[Scene image comparisons]
⁂
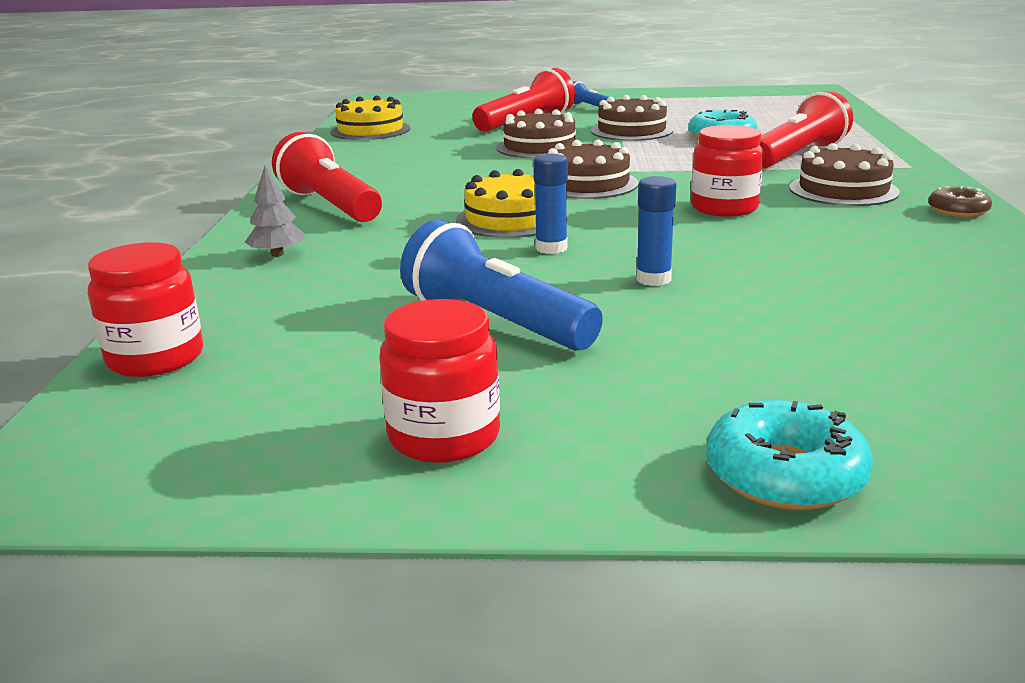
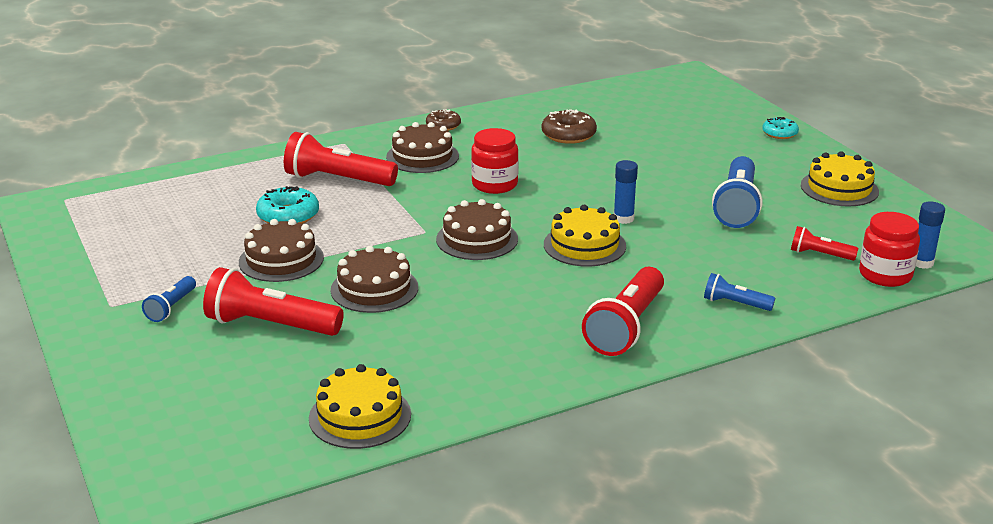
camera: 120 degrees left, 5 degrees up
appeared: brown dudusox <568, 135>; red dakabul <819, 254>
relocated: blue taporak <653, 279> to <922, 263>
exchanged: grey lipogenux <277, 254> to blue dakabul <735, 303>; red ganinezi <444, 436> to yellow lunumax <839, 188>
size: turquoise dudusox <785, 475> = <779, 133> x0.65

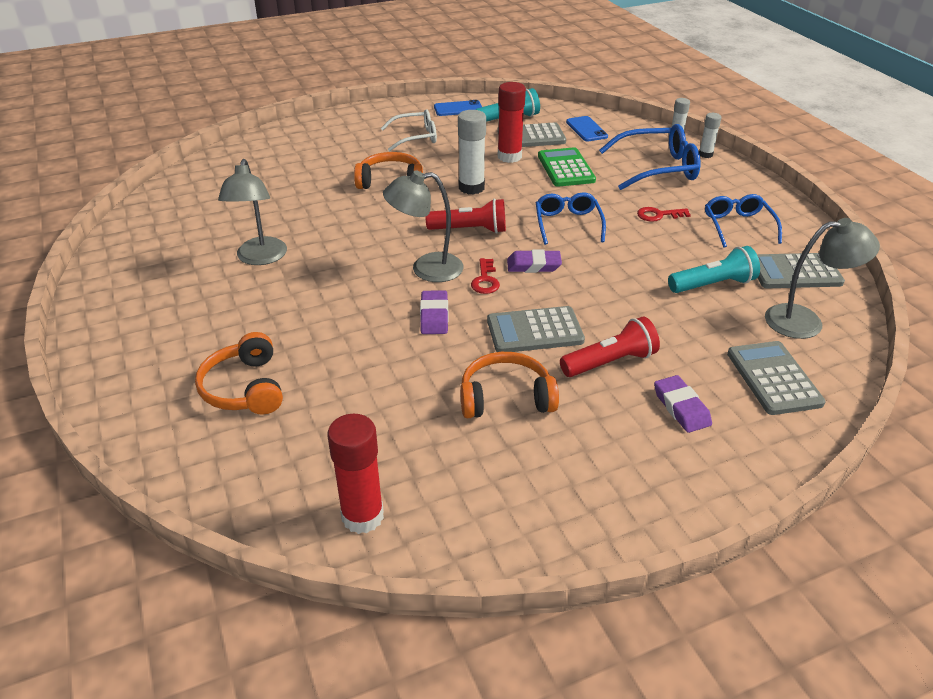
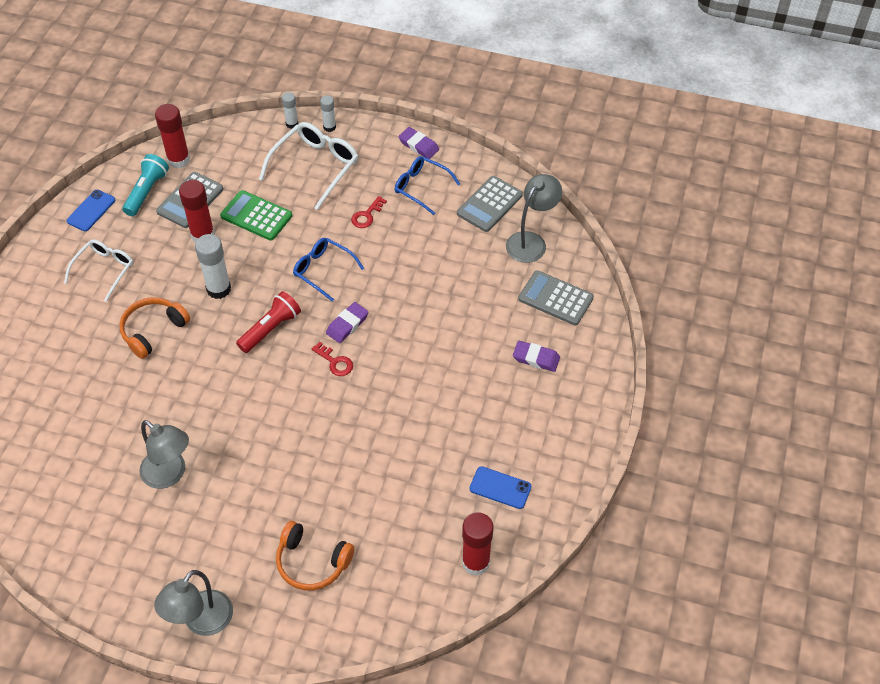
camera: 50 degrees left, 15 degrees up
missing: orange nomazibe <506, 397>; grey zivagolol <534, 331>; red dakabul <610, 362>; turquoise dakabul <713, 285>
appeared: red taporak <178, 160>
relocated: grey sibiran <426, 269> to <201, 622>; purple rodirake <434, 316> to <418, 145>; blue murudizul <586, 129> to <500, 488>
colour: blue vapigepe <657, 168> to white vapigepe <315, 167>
⁂
## PROBLEM TO SOLVE
Your task is to write out, exactly and without pictures, only the lines from the one holding "relocated: blue taporak" to the last line of the data.

## WRITTEN SOLUTION
relocated: blue taporak <653, 279> to <922, 263>
exchanged: grey lipogenux <277, 254> to blue dakabul <735, 303>; red ganinezi <444, 436> to yellow lunumax <839, 188>
size: turquoise dudusox <785, 475> = <779, 133> x0.65

camera: 50 degrees left, 15 degrees up
missing: orange nomazibe <506, 397>; grey zivagolol <534, 331>; red dakabul <610, 362>; turquoise dakabul <713, 285>
appeared: red taporak <178, 160>
relocated: grey sibiran <426, 269> to <201, 622>; purple rodirake <434, 316> to <418, 145>; blue murudizul <586, 129> to <500, 488>
colour: blue vapigepe <657, 168> to white vapigepe <315, 167>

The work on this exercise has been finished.